▶ _Data supplied_:

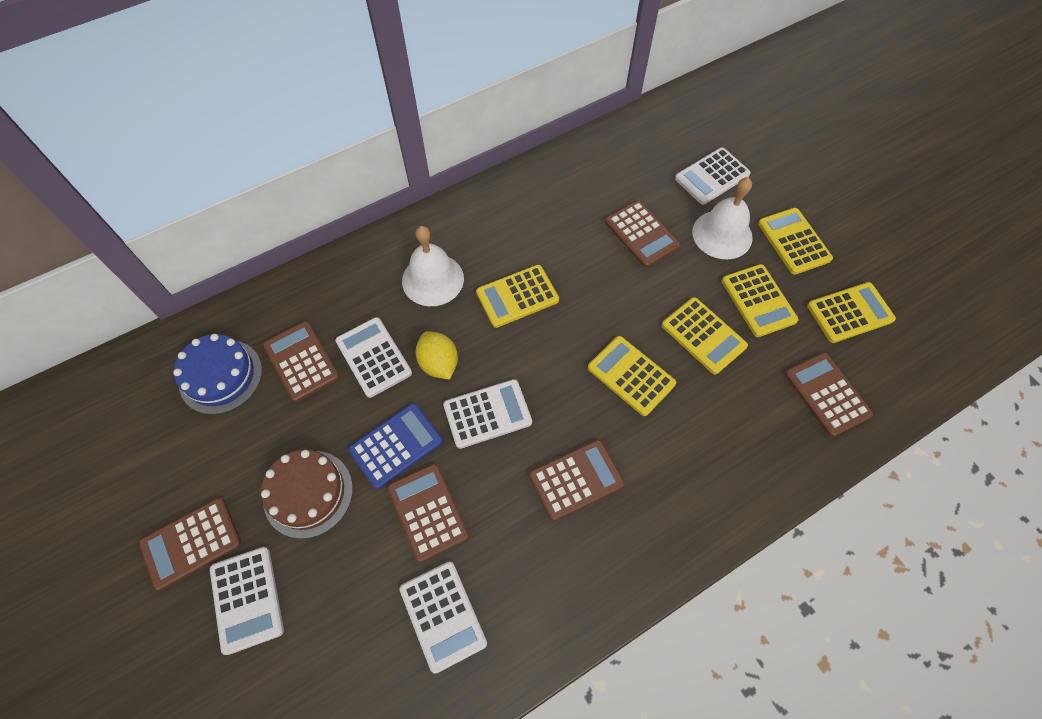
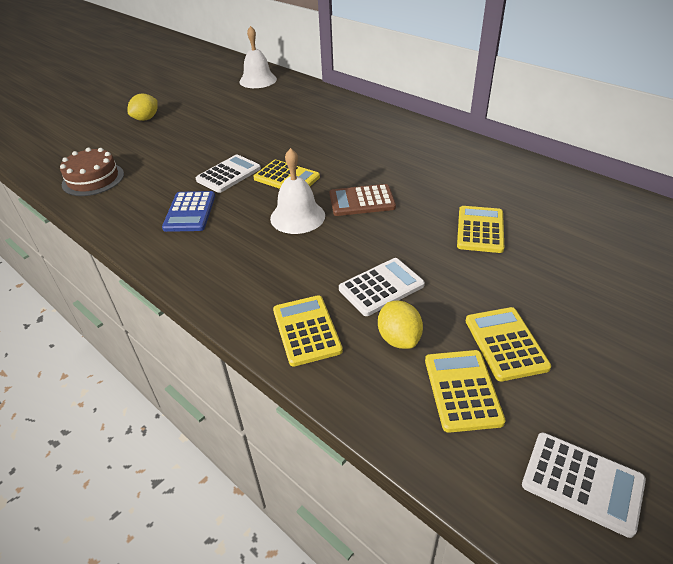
blue cake: 1 -> 0
brown calculator: 6 -> 1
white calculator: 5 -> 3
yellow calculator: 6 -> 5
yellow lemon: 1 -> 2

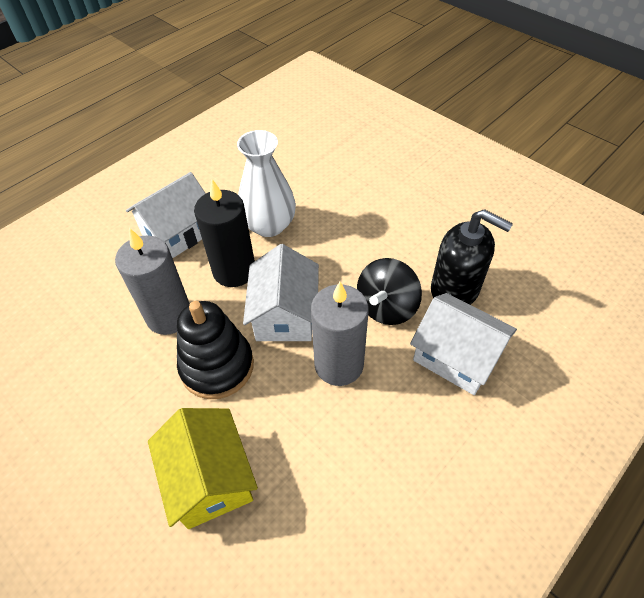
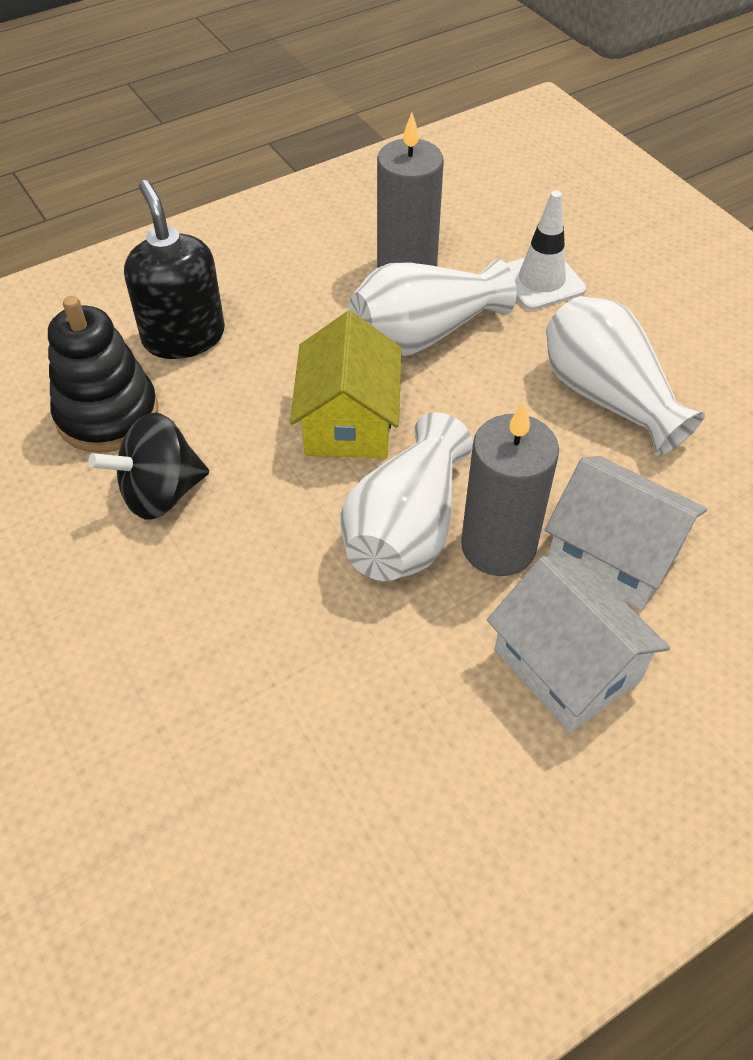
black candle: 1 -> 0
white house: 3 -> 2
white traffic cone: 0 -> 1
white vase: 1 -> 3

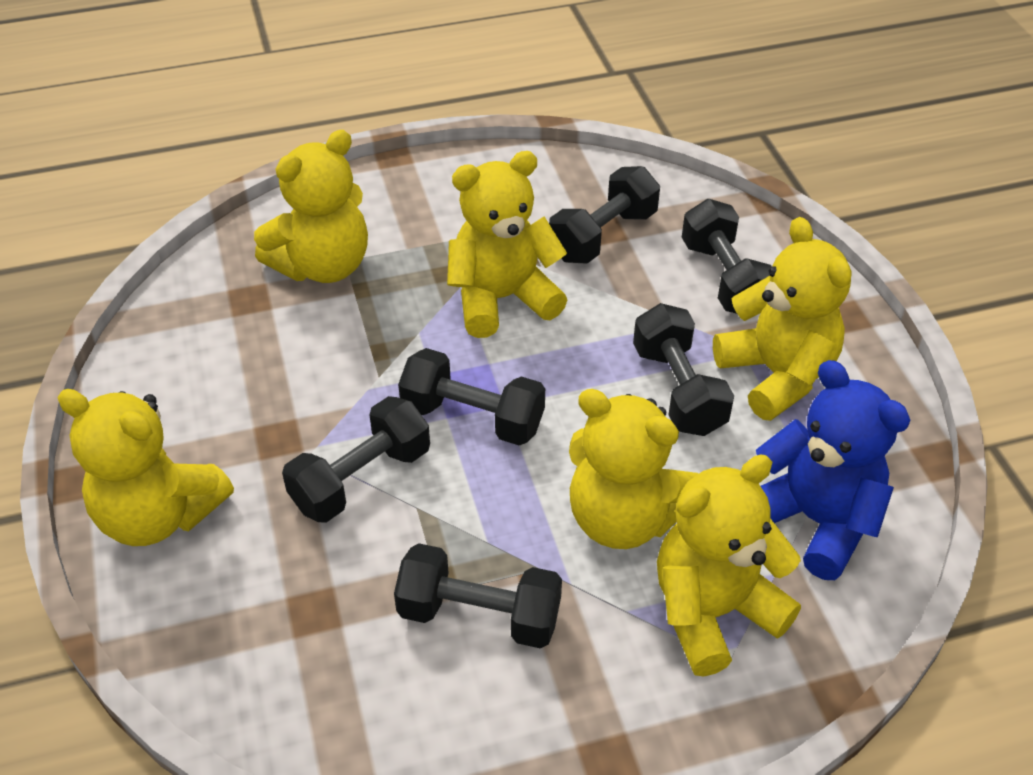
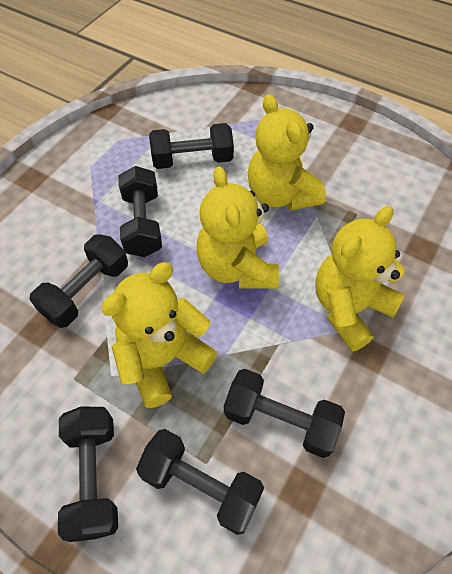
blue teddy bear: 1 -> 0
yellow teddy bear: 6 -> 4

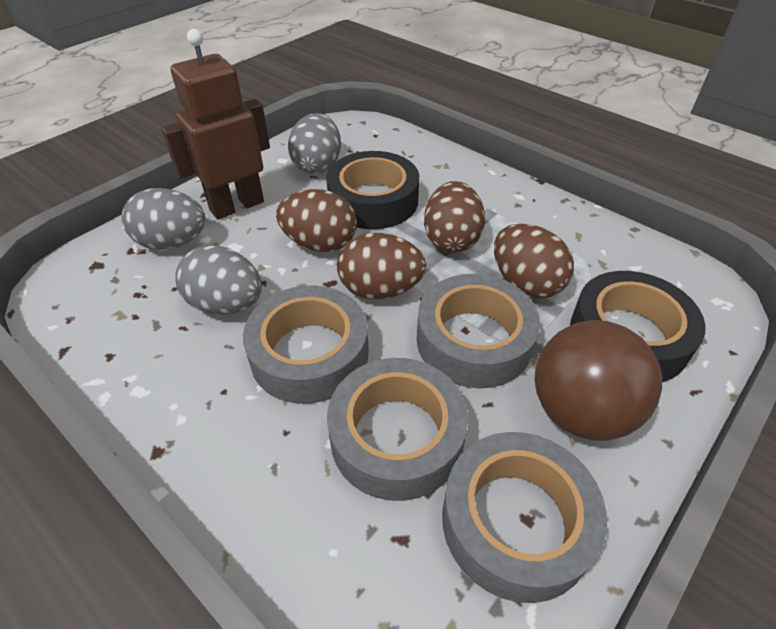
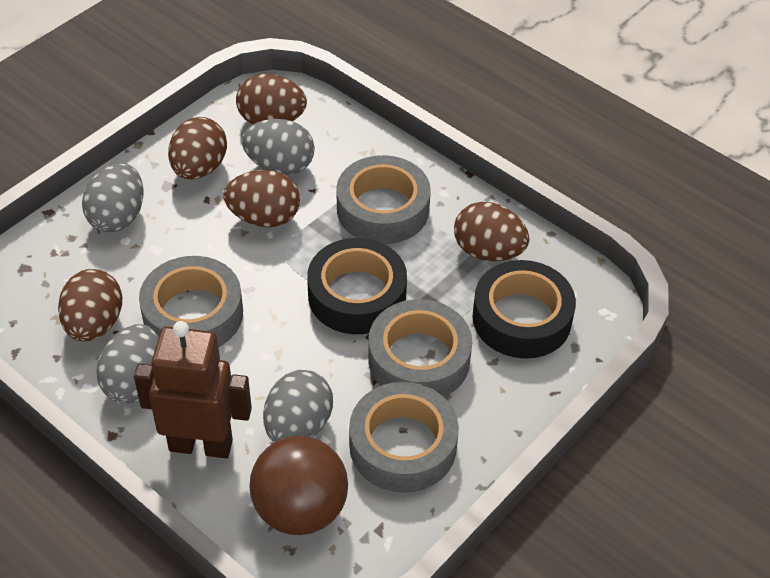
brown egg: 4 -> 5
grey egg: 3 -> 4

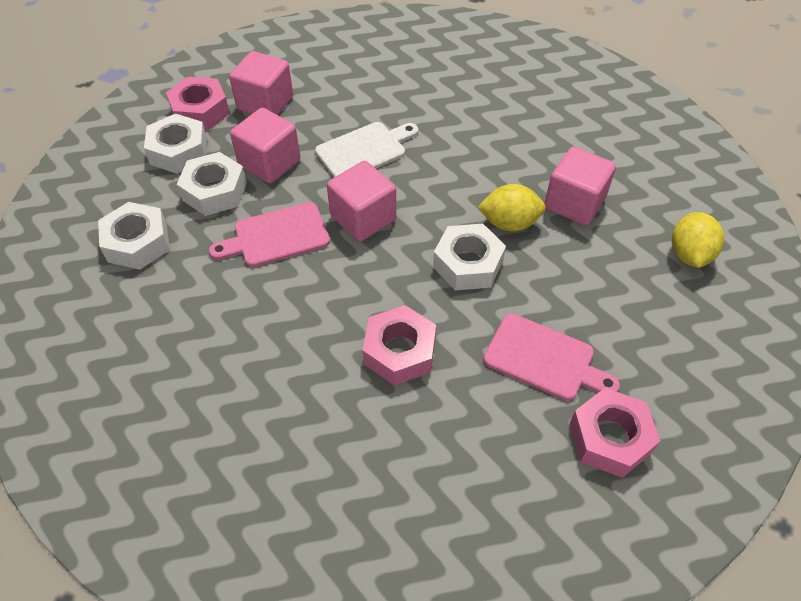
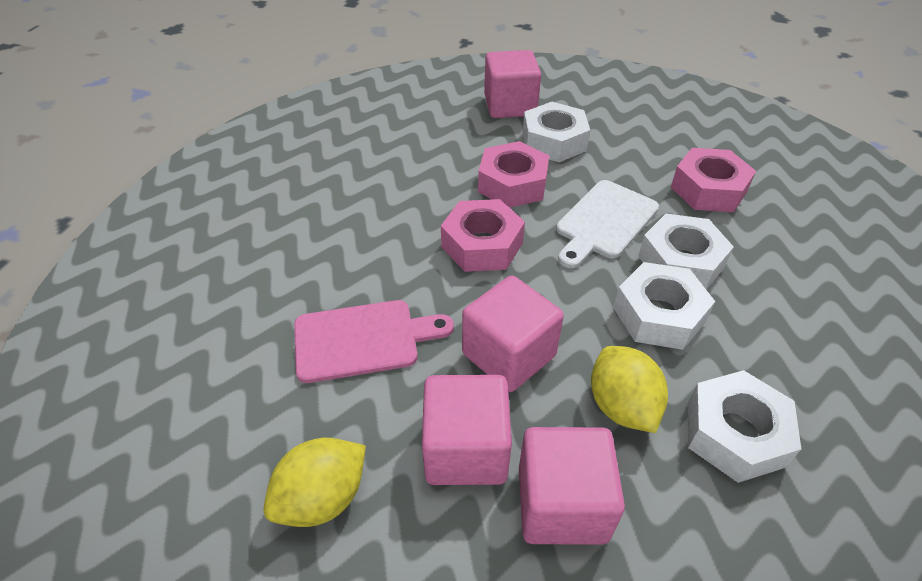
pink cutting board: 2 -> 1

▶ _What to produce_: Using the entries above, find all lines with "calculator". Copy them.

▶ _Response to this exercise_:
brown calculator: 6 -> 1
white calculator: 5 -> 3
yellow calculator: 6 -> 5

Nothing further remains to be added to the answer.